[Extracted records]
* * *

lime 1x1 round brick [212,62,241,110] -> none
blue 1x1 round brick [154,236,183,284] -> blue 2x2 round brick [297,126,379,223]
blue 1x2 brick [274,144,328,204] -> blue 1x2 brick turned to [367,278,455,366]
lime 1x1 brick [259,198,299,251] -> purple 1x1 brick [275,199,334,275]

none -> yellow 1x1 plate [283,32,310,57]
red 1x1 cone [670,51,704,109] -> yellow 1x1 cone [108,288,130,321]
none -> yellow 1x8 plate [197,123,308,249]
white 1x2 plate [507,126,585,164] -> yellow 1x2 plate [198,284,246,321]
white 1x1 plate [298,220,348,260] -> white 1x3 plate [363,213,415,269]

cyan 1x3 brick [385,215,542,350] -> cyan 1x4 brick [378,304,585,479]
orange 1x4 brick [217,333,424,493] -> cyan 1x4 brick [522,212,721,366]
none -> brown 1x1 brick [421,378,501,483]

* * *

● Problem description: Beginning at the opening line of the data, transcribe each line exactly until you reach the line with "none -> yellow 1x1 plate [283,32,310,57]", which you also include, and go no further.

● Answer space:
lime 1x1 round brick [212,62,241,110] -> none
blue 1x1 round brick [154,236,183,284] -> blue 2x2 round brick [297,126,379,223]
blue 1x2 brick [274,144,328,204] -> blue 1x2 brick turned to [367,278,455,366]
lime 1x1 brick [259,198,299,251] -> purple 1x1 brick [275,199,334,275]

none -> yellow 1x1 plate [283,32,310,57]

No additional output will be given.